Aim of the task
The lines to reproduce from the material below are those from the one containing "lime 1x1 plate [505,270,575,334]" through the one containing "white 1x2 plate", both included; write them out exactly and add nothing.

Records supplied

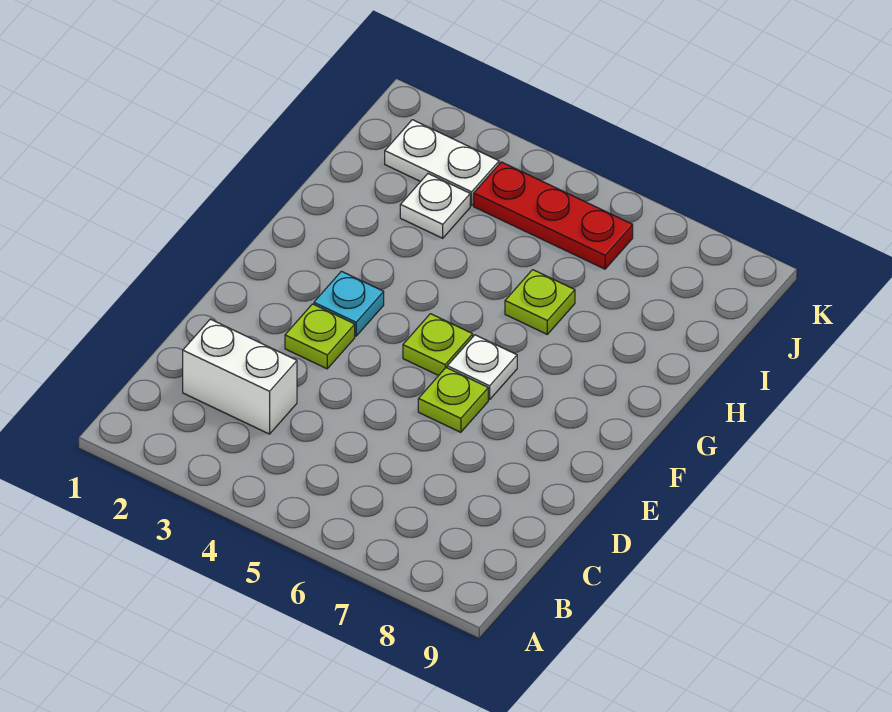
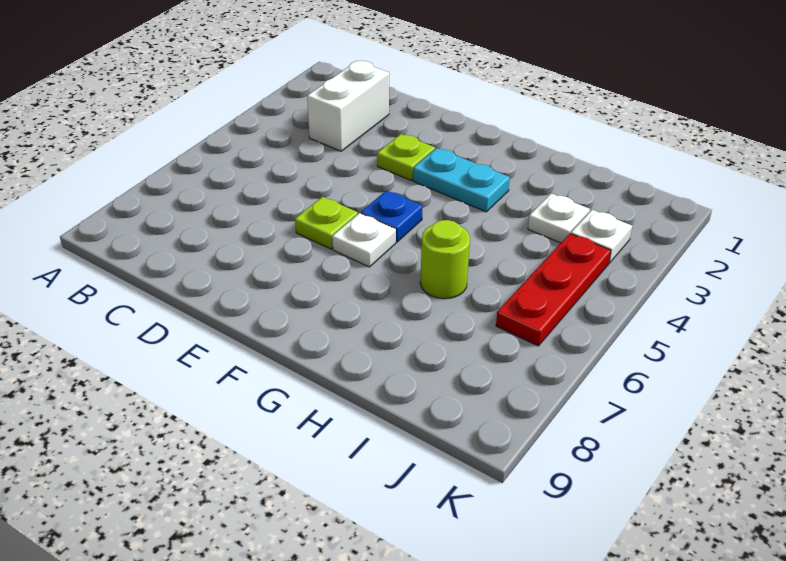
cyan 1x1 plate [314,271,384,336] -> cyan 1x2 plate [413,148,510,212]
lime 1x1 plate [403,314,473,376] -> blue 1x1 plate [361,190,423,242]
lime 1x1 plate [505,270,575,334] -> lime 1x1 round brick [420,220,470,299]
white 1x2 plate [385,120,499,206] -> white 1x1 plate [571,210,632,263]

==

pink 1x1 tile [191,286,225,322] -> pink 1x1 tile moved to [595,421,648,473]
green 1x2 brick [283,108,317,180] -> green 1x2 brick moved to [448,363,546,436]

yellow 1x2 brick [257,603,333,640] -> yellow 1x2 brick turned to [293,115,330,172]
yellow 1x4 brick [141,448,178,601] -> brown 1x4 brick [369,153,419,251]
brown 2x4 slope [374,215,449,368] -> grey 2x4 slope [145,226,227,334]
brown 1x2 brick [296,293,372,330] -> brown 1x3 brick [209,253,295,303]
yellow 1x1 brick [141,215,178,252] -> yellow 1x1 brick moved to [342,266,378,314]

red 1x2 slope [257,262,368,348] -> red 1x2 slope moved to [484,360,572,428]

* * *

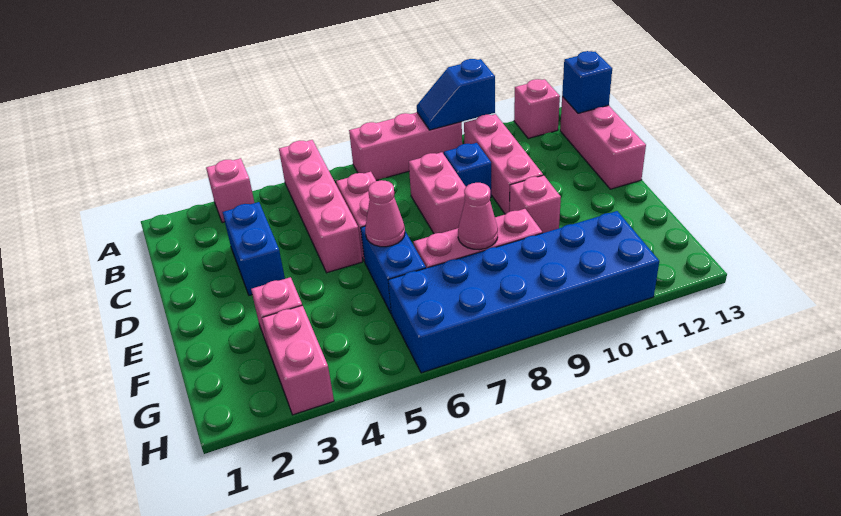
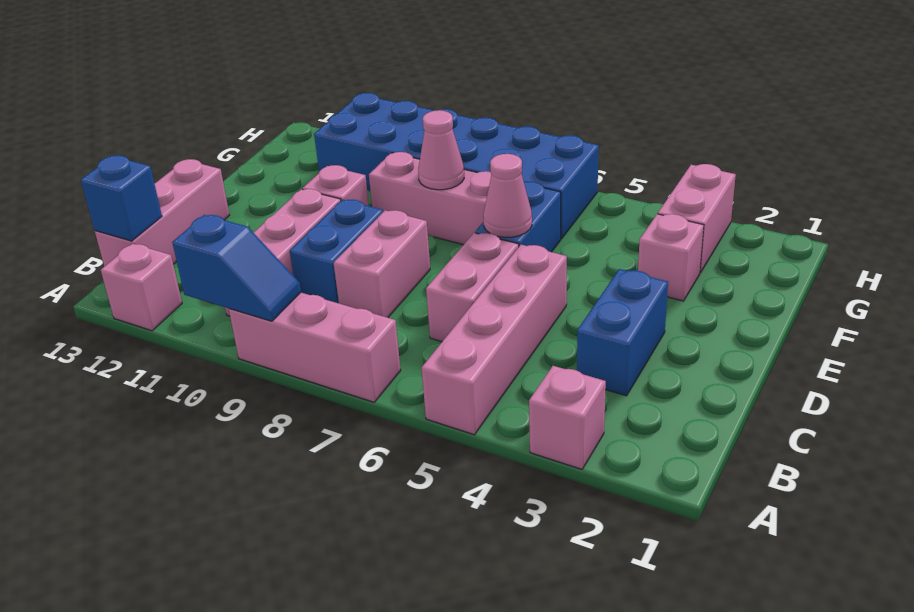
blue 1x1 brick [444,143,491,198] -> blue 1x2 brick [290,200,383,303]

Reply to the exercise
lime 1x1 plate [505,270,575,334] -> lime 1x1 round brick [420,220,470,299]
white 1x2 plate [385,120,499,206] -> white 1x1 plate [571,210,632,263]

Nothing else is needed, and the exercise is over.